[Start of Attachment]
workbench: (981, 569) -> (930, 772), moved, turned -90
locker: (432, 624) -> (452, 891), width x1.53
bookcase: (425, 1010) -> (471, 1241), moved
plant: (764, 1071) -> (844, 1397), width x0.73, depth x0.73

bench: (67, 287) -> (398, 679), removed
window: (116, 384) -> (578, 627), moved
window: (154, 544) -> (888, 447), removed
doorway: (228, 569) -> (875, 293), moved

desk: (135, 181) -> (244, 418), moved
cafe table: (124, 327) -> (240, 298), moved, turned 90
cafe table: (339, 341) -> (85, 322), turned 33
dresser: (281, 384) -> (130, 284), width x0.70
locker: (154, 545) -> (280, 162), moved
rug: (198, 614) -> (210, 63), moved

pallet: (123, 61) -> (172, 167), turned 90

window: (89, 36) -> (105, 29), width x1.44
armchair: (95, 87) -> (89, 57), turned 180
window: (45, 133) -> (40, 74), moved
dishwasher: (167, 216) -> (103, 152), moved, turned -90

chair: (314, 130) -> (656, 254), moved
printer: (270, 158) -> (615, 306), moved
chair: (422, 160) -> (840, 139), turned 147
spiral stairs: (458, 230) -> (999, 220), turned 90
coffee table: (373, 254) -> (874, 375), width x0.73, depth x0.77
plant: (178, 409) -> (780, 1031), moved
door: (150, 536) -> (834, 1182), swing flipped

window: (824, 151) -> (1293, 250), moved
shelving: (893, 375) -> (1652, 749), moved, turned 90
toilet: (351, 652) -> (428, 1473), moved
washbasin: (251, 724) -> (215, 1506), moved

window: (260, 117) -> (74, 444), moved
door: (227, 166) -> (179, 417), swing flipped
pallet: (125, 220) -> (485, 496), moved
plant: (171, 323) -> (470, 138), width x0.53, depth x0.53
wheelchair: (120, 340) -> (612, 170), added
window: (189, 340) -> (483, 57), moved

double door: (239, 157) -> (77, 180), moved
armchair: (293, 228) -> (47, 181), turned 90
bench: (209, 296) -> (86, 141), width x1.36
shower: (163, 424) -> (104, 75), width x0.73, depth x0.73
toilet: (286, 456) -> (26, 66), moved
[End of Attachment]
**REQUIRED WORK**
Set down, exactly and in full, the lines from the one containing "dresser: (281, 384)" through the end of the entries; no other line belongs.

**ANSWER TO THIS TASK**
dresser: (281, 384) -> (130, 284), width x0.70
locker: (154, 545) -> (280, 162), moved
rug: (198, 614) -> (210, 63), moved

pallet: (123, 61) -> (172, 167), turned 90

window: (89, 36) -> (105, 29), width x1.44
armchair: (95, 87) -> (89, 57), turned 180
window: (45, 133) -> (40, 74), moved
dishwasher: (167, 216) -> (103, 152), moved, turned -90

chair: (314, 130) -> (656, 254), moved
printer: (270, 158) -> (615, 306), moved
chair: (422, 160) -> (840, 139), turned 147
spiral stairs: (458, 230) -> (999, 220), turned 90
coffee table: (373, 254) -> (874, 375), width x0.73, depth x0.77
plant: (178, 409) -> (780, 1031), moved
door: (150, 536) -> (834, 1182), swing flipped

window: (824, 151) -> (1293, 250), moved
shelving: (893, 375) -> (1652, 749), moved, turned 90
toilet: (351, 652) -> (428, 1473), moved
washbasin: (251, 724) -> (215, 1506), moved

window: (260, 117) -> (74, 444), moved
door: (227, 166) -> (179, 417), swing flipped
pallet: (125, 220) -> (485, 496), moved
plant: (171, 323) -> (470, 138), width x0.53, depth x0.53
wheelchair: (120, 340) -> (612, 170), added
window: (189, 340) -> (483, 57), moved

double door: (239, 157) -> (77, 180), moved
armchair: (293, 228) -> (47, 181), turned 90
bench: (209, 296) -> (86, 141), width x1.36
shower: (163, 424) -> (104, 75), width x0.73, depth x0.73
toilet: (286, 456) -> (26, 66), moved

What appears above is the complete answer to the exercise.